## YOUR INSTRUCTIONS:
Each line starting at the one that contains "red cylinder: [250,377,302,440]" and ending at the one that contains "turquoise ruler: [145,223,244,342]" must be returned exactly, and the rest of the listing is left out.
======== DATASET EXCERPTS ========
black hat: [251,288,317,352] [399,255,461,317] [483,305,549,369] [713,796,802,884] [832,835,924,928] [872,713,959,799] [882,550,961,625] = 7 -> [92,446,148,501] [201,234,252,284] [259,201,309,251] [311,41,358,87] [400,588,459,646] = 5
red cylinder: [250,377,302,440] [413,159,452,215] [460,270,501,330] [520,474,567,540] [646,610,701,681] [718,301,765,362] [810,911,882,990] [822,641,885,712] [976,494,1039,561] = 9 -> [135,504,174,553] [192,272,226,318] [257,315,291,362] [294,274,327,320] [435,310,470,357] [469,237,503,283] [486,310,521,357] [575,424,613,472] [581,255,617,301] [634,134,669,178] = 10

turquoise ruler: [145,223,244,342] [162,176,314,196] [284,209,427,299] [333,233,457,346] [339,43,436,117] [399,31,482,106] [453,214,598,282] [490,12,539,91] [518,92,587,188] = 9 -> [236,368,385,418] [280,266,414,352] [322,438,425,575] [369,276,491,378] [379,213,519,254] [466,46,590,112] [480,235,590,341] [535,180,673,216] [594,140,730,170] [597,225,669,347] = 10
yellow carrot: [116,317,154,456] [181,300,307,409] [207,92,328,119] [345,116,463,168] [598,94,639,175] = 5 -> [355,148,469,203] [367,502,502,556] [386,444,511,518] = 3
========
======== DATASET EXCERPTS ========
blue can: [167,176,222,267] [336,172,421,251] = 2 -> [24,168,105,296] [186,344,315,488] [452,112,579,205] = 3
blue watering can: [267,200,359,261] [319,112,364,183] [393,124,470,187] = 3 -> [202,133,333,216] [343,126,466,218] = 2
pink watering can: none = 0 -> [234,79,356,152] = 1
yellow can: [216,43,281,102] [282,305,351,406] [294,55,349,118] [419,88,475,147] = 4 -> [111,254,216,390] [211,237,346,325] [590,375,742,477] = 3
========
======== DATASET EXCERPTS ========
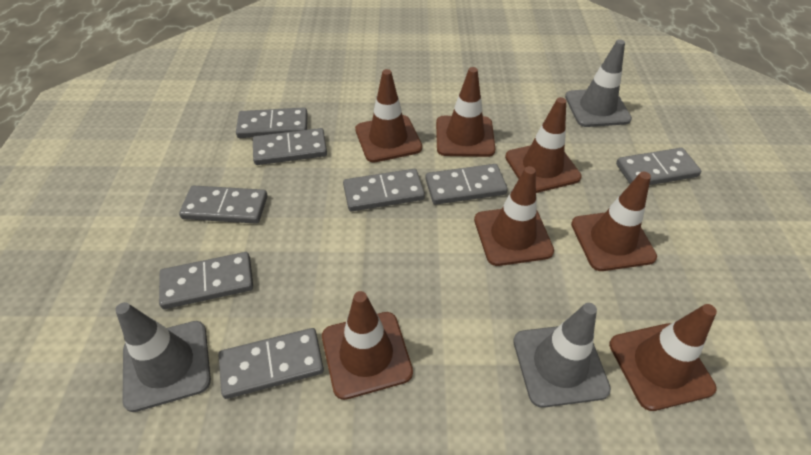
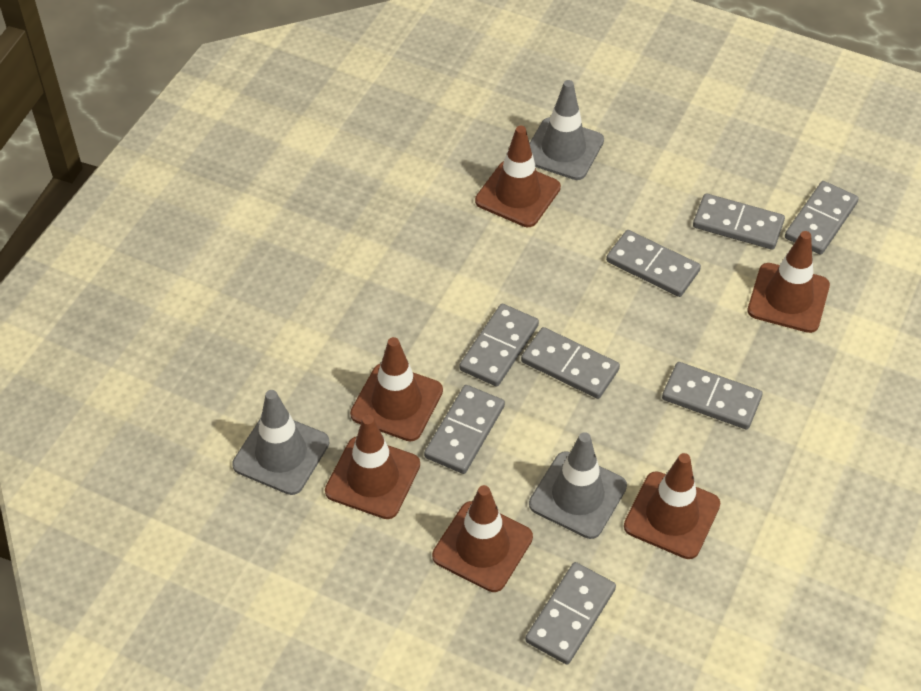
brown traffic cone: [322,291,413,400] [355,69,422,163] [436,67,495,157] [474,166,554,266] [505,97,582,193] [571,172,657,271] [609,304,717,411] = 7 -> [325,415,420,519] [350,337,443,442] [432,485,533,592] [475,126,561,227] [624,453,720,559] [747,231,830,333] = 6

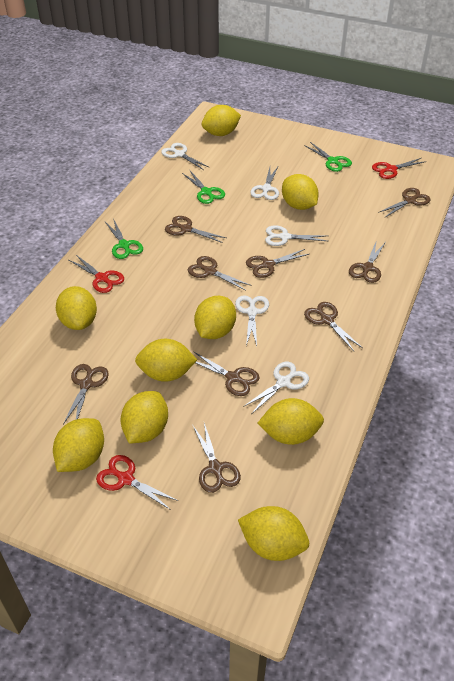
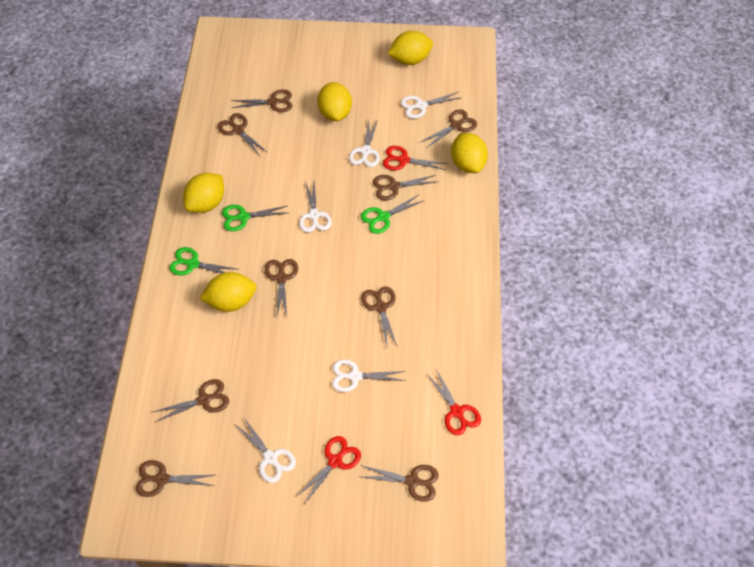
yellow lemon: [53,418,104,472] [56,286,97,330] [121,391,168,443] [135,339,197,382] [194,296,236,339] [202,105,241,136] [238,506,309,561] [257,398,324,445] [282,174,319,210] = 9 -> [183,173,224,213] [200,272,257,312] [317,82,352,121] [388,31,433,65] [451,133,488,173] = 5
========
## RESPONSE BELOW:
red cylinder: [250,377,302,440] [413,159,452,215] [460,270,501,330] [520,474,567,540] [646,610,701,681] [718,301,765,362] [810,911,882,990] [822,641,885,712] [976,494,1039,561] = 9 -> [135,504,174,553] [192,272,226,318] [257,315,291,362] [294,274,327,320] [435,310,470,357] [469,237,503,283] [486,310,521,357] [575,424,613,472] [581,255,617,301] [634,134,669,178] = 10

turquoise ruler: [145,223,244,342] [162,176,314,196] [284,209,427,299] [333,233,457,346] [339,43,436,117] [399,31,482,106] [453,214,598,282] [490,12,539,91] [518,92,587,188] = 9 -> [236,368,385,418] [280,266,414,352] [322,438,425,575] [369,276,491,378] [379,213,519,254] [466,46,590,112] [480,235,590,341] [535,180,673,216] [594,140,730,170] [597,225,669,347] = 10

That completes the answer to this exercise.